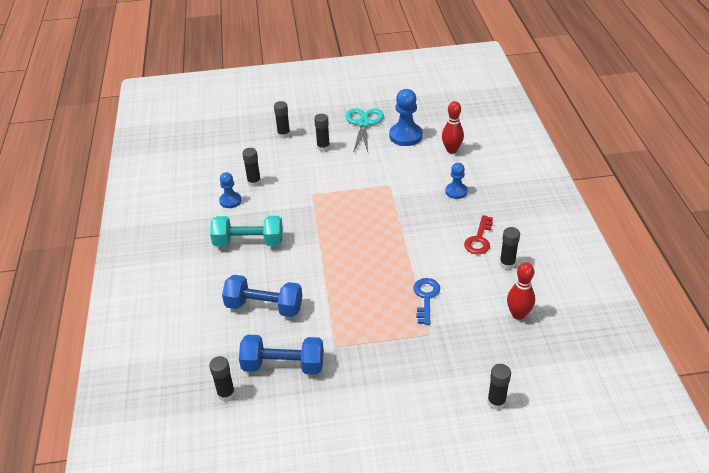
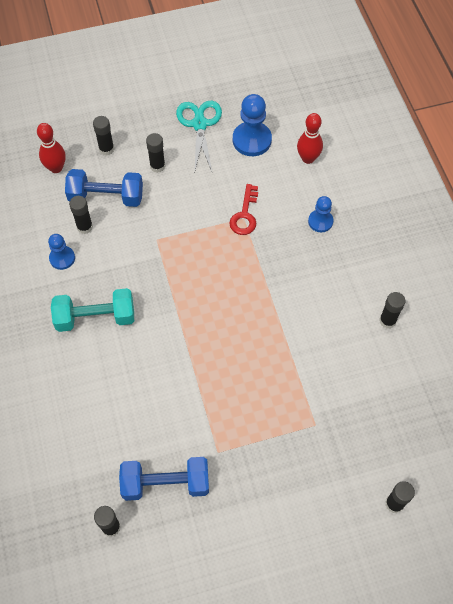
camera: 10 degrees left, 20 degrees up
blue dumbbell [222,275,302,317] -> blue dumbbell moved to [65,169,143,207]
blue key [414,278,440,325] -> none
red key [464,215,493,254] -> red key moved to [229,184,258,235]
red bowling pin [507,262,535,320] -> red bowling pin moved to [37,123,66,173]

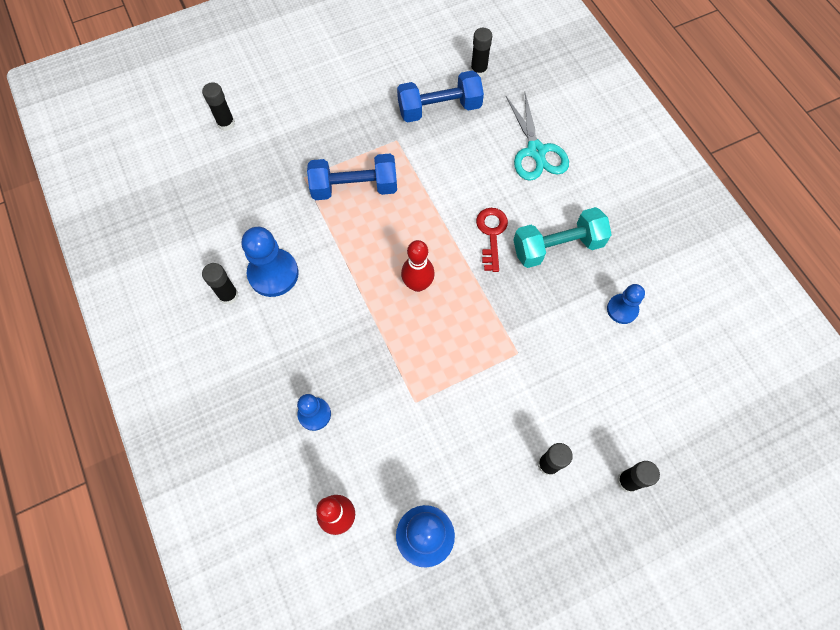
camera: 170 degrees right, 5 degrees up
red bowling pin [37,123,66,173] -> red bowling pin moved to [401,240,435,292]
blue dumbbell [65,169,143,207] -> blue dumbbell moved to [307,154,397,200]
black glue stick [69,196,93,234] -> none
turquoise scissors [176,101,222,171] -> turquoise scissors moved to [506,93,569,181]
red key [229,184,258,235] -> red key moved to [476,208,508,272]
none -> blue pawn [242,227,299,297]

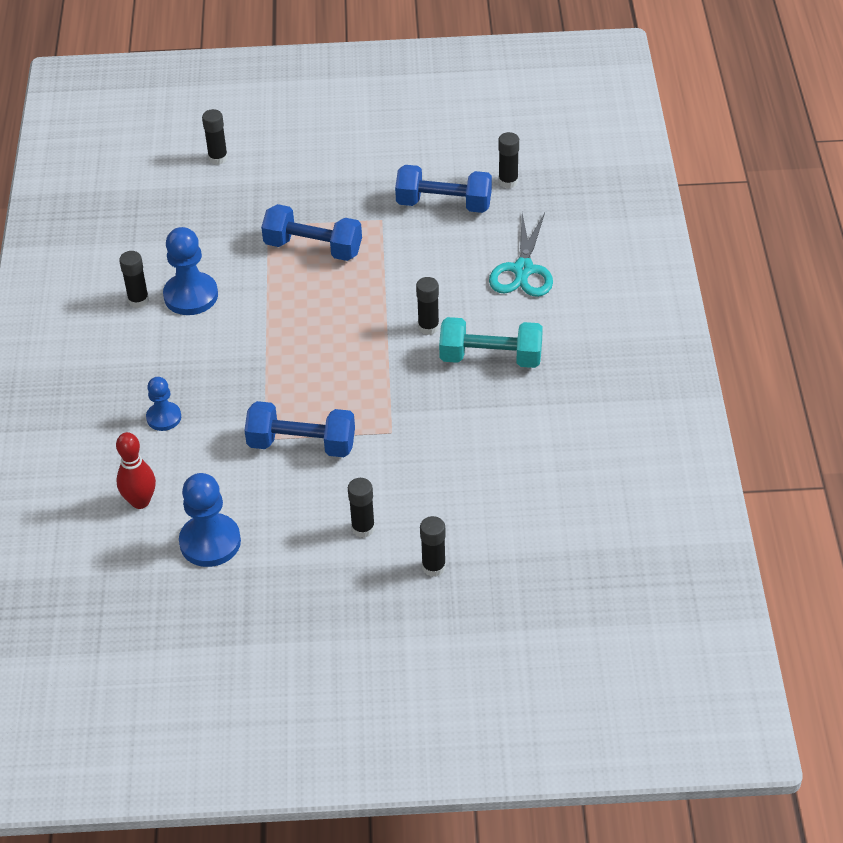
camera: 25 degrees right, 20 degrees down
red bowling pin [401,240,435,292] -> none
red key [476,208,508,272] -> black glue stick [416,277,439,335]
blue pawn [607,284,645,324] -> none
none -> blue dumbbell [244,401,355,457]

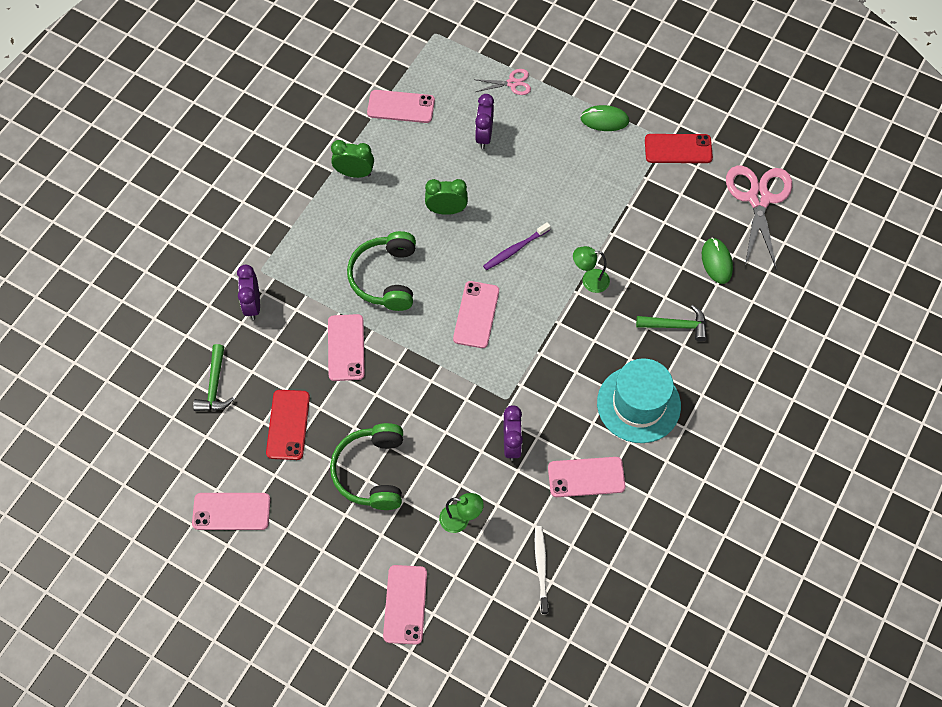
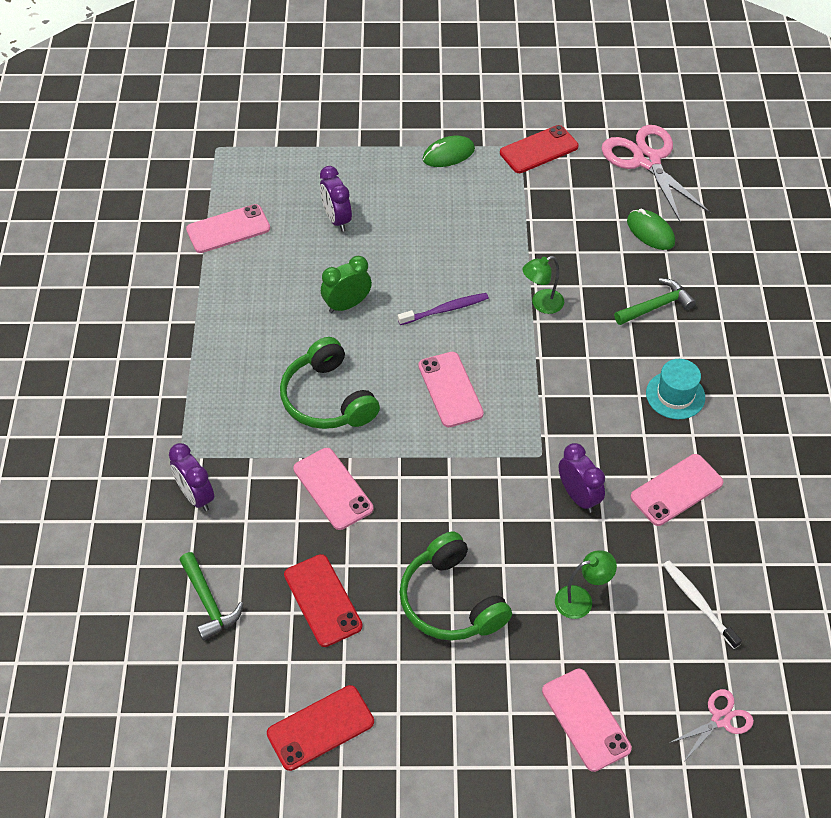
camera: 30 degrees left, 10 degrees down
pink phone [192,493,270,530] -> red phone [267,685,374,771]
green clock [331,140,374,178] -> none
pink scissors [474,69,531,95] -> pink scissors moved to [669,689,754,760]
purple toothbrush [483,222,551,270] -> purple toothbrush turned 135 degrees counterclockwise [398,293,489,325]
turquoise hat [597,358,681,443] -> turquoise hat [646,359,705,419], size x0.60

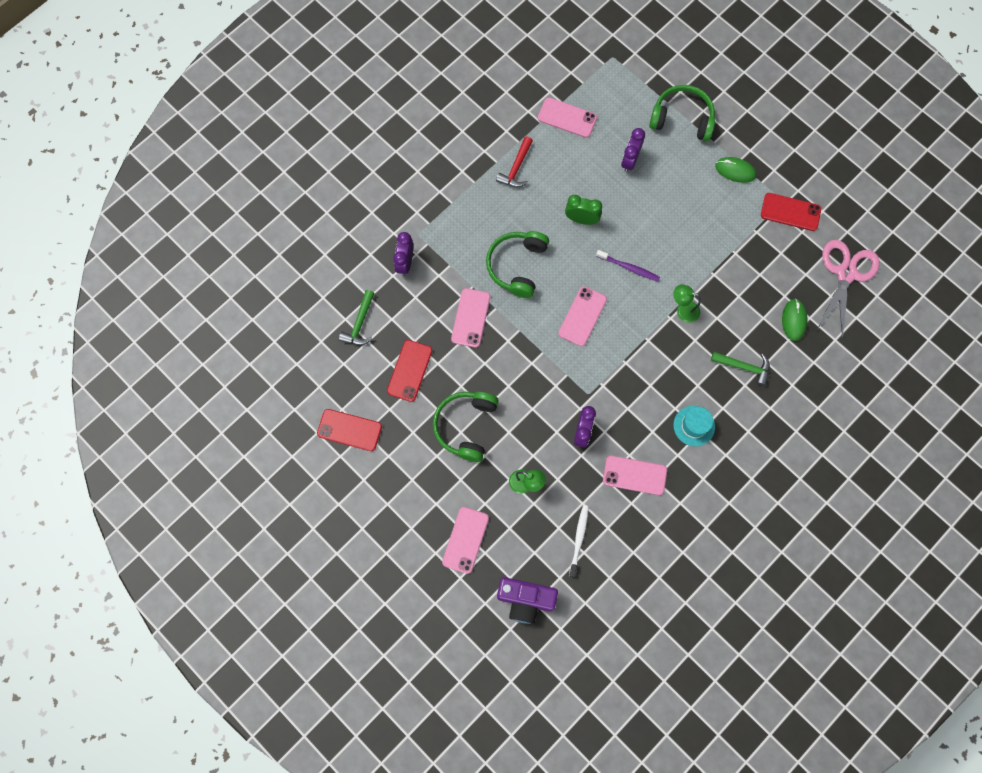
camera: 45 degrees right, 20 degrees up
pink scissors [669,689,754,760] -> purple camera [497,577,558,624]
none -> red hammer [496,137,533,187]
none -> green headphones [649,85,715,141]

-.-.-

## TASK GOAL
Note which lines carry the word "moved" in the material, then copy each of them.

## SOLUTION TO THIS EXERCISE
blue dumbbell [222,275,302,317] -> blue dumbbell moved to [65,169,143,207]
red key [464,215,493,254] -> red key moved to [229,184,258,235]
red bowling pin [507,262,535,320] -> red bowling pin moved to [37,123,66,173]
red bowling pin [37,123,66,173] -> red bowling pin moved to [401,240,435,292]
blue dumbbell [65,169,143,207] -> blue dumbbell moved to [307,154,397,200]
turquoise scissors [176,101,222,171] -> turquoise scissors moved to [506,93,569,181]
red key [229,184,258,235] -> red key moved to [476,208,508,272]
pink scissors [474,69,531,95] -> pink scissors moved to [669,689,754,760]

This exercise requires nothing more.